EXCERPTED DATA:
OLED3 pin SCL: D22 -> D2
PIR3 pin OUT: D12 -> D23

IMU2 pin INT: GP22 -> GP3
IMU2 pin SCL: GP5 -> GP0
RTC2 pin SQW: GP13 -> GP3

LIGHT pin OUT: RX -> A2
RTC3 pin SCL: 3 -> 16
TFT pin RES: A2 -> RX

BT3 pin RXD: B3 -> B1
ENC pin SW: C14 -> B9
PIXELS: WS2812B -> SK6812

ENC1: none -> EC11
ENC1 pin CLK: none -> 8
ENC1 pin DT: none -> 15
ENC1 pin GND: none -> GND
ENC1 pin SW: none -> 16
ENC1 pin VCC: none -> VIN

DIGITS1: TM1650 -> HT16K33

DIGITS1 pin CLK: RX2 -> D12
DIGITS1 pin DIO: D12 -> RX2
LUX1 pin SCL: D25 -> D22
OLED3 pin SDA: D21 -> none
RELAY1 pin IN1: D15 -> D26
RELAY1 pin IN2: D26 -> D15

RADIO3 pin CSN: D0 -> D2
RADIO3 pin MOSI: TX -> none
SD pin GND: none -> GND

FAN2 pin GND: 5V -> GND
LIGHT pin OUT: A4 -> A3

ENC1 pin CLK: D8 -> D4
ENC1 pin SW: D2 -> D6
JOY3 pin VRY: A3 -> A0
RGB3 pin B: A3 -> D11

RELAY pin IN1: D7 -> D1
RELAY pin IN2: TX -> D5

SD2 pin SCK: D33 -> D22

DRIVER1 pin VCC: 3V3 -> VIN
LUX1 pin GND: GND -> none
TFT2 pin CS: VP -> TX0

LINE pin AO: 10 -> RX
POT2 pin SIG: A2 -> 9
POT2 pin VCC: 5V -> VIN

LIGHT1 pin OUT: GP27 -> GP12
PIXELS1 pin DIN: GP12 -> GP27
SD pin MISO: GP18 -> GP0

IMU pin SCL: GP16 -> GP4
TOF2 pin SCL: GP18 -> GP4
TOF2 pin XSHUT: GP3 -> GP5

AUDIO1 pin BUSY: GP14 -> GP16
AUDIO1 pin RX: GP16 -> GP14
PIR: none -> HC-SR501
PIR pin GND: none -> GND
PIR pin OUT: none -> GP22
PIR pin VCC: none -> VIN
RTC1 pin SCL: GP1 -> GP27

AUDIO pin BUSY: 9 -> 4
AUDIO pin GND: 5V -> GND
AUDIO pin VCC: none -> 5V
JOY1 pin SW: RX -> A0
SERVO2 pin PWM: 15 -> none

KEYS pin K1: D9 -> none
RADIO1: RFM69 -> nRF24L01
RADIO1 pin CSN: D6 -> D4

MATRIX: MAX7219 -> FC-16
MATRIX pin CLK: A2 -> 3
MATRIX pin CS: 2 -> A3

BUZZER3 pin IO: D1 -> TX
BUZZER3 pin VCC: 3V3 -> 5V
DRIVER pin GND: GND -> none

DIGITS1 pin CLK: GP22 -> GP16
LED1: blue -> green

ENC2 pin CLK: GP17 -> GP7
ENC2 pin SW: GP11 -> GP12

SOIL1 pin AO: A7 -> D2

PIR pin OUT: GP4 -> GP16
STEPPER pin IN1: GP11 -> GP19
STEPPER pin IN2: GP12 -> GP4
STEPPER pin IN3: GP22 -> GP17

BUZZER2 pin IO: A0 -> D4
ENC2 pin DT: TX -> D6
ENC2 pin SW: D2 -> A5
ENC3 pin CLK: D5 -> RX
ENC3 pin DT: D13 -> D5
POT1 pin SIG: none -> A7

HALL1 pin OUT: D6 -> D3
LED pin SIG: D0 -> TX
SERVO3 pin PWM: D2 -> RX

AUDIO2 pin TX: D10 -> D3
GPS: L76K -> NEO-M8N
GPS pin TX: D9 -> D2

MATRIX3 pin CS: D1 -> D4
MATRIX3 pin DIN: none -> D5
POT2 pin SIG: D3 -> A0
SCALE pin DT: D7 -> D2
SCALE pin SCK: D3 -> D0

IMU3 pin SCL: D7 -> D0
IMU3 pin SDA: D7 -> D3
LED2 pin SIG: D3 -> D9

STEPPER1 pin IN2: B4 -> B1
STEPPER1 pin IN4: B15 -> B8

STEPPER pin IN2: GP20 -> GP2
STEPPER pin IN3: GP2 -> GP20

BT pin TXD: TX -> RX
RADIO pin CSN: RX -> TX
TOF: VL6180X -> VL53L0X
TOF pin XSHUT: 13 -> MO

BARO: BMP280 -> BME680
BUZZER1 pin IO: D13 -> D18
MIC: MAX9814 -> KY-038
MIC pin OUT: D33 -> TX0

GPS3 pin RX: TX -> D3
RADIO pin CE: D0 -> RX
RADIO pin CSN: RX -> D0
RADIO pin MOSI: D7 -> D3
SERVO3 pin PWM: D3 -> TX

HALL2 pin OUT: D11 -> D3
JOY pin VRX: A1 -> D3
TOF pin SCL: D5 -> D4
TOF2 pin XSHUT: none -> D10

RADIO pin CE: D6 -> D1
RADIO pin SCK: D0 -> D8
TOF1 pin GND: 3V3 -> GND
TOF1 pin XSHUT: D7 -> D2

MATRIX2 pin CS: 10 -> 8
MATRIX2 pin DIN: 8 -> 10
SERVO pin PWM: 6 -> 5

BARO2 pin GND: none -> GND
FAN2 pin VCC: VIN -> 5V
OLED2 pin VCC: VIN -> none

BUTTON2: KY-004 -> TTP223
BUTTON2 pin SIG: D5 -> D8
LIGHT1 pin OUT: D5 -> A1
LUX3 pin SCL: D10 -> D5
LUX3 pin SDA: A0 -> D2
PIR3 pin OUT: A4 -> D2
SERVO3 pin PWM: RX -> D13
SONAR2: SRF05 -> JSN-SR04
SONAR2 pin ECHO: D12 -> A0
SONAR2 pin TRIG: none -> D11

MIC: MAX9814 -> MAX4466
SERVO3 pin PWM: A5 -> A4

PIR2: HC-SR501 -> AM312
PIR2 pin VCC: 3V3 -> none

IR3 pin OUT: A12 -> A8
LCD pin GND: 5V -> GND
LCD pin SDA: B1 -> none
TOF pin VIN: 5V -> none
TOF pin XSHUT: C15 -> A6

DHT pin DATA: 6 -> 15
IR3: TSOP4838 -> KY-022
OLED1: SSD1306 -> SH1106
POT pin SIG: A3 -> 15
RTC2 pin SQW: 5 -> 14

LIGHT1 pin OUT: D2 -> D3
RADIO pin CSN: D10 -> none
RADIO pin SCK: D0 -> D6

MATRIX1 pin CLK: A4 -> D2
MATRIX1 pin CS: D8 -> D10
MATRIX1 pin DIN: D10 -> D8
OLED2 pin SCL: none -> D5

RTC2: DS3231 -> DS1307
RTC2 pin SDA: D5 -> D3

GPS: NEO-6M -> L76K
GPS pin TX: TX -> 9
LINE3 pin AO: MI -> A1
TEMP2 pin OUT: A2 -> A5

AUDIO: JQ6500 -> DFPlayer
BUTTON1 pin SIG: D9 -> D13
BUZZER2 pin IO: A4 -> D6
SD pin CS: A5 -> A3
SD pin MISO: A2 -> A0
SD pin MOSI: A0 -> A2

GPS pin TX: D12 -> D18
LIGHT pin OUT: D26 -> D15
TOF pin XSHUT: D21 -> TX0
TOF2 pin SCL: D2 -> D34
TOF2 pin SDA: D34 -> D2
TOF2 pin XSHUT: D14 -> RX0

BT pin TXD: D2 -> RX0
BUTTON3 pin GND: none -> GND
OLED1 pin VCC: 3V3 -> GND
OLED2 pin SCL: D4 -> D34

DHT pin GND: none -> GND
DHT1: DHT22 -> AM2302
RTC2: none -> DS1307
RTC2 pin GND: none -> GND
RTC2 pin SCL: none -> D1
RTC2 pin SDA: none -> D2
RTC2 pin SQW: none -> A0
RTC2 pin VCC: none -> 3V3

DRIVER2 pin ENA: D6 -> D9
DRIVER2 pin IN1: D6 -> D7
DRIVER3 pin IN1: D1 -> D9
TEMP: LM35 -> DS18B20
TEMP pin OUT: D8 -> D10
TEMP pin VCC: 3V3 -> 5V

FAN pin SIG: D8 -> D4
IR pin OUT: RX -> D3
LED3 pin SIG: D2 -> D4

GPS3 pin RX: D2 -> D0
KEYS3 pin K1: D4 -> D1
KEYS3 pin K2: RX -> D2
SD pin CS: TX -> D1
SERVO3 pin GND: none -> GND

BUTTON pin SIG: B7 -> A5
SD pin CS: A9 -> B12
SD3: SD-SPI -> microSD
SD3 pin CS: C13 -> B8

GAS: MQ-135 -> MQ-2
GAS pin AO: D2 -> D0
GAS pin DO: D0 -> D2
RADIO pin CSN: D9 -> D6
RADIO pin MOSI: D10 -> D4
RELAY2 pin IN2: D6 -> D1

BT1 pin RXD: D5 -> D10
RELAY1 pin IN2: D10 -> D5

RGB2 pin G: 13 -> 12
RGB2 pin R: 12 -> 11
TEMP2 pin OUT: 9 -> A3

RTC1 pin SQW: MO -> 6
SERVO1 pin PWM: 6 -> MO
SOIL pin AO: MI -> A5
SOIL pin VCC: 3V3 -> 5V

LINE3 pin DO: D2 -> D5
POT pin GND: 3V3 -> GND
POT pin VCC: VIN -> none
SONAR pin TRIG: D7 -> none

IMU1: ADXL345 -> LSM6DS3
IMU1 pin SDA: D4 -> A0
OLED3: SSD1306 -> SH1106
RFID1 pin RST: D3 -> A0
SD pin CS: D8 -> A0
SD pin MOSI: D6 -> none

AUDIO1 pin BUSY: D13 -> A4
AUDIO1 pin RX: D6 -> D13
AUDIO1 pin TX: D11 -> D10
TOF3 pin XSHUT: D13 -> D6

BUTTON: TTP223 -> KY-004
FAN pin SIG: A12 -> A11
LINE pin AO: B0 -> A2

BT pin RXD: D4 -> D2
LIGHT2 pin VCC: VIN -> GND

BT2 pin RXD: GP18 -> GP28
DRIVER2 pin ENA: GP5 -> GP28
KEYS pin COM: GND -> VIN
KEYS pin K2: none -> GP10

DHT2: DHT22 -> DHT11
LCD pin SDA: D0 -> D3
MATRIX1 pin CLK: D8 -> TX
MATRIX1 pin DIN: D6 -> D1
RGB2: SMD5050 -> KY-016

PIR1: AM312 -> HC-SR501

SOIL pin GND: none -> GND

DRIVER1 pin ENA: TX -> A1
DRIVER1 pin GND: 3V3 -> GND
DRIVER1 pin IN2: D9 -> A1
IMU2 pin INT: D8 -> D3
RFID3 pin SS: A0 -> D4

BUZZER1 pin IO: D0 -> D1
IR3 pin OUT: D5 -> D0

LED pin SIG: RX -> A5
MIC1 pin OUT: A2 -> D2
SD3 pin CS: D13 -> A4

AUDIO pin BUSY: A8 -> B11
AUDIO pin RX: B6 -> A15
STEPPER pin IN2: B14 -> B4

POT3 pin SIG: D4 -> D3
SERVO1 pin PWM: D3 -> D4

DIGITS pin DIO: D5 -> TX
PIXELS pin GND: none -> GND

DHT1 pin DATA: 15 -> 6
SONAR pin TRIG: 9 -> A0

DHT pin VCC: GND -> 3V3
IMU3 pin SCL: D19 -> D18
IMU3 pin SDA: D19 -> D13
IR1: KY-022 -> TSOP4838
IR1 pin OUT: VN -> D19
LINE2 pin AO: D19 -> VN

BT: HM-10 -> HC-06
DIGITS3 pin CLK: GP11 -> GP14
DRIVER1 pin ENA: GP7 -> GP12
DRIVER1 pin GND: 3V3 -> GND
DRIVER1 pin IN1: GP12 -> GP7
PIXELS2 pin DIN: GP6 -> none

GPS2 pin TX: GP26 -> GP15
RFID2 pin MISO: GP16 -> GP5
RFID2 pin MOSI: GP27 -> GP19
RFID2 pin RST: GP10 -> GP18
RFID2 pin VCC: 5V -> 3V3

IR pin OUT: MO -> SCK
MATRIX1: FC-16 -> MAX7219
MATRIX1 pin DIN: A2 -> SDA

EXERCISE: Everything above from the line containing "AUDIO1 pin BUSY: D13 -> A4" down to the line containing "DRIVER1 pin ENA: GP7 -> GP12" is to be transcribed exactly, with both of those lines included and nothing else added.

TASK SOLUTION:
AUDIO1 pin BUSY: D13 -> A4
AUDIO1 pin RX: D6 -> D13
AUDIO1 pin TX: D11 -> D10
TOF3 pin XSHUT: D13 -> D6

BUTTON: TTP223 -> KY-004
FAN pin SIG: A12 -> A11
LINE pin AO: B0 -> A2

BT pin RXD: D4 -> D2
LIGHT2 pin VCC: VIN -> GND

BT2 pin RXD: GP18 -> GP28
DRIVER2 pin ENA: GP5 -> GP28
KEYS pin COM: GND -> VIN
KEYS pin K2: none -> GP10

DHT2: DHT22 -> DHT11
LCD pin SDA: D0 -> D3
MATRIX1 pin CLK: D8 -> TX
MATRIX1 pin DIN: D6 -> D1
RGB2: SMD5050 -> KY-016

PIR1: AM312 -> HC-SR501

SOIL pin GND: none -> GND

DRIVER1 pin ENA: TX -> A1
DRIVER1 pin GND: 3V3 -> GND
DRIVER1 pin IN2: D9 -> A1
IMU2 pin INT: D8 -> D3
RFID3 pin SS: A0 -> D4

BUZZER1 pin IO: D0 -> D1
IR3 pin OUT: D5 -> D0

LED pin SIG: RX -> A5
MIC1 pin OUT: A2 -> D2
SD3 pin CS: D13 -> A4

AUDIO pin BUSY: A8 -> B11
AUDIO pin RX: B6 -> A15
STEPPER pin IN2: B14 -> B4

POT3 pin SIG: D4 -> D3
SERVO1 pin PWM: D3 -> D4

DIGITS pin DIO: D5 -> TX
PIXELS pin GND: none -> GND

DHT1 pin DATA: 15 -> 6
SONAR pin TRIG: 9 -> A0

DHT pin VCC: GND -> 3V3
IMU3 pin SCL: D19 -> D18
IMU3 pin SDA: D19 -> D13
IR1: KY-022 -> TSOP4838
IR1 pin OUT: VN -> D19
LINE2 pin AO: D19 -> VN

BT: HM-10 -> HC-06
DIGITS3 pin CLK: GP11 -> GP14
DRIVER1 pin ENA: GP7 -> GP12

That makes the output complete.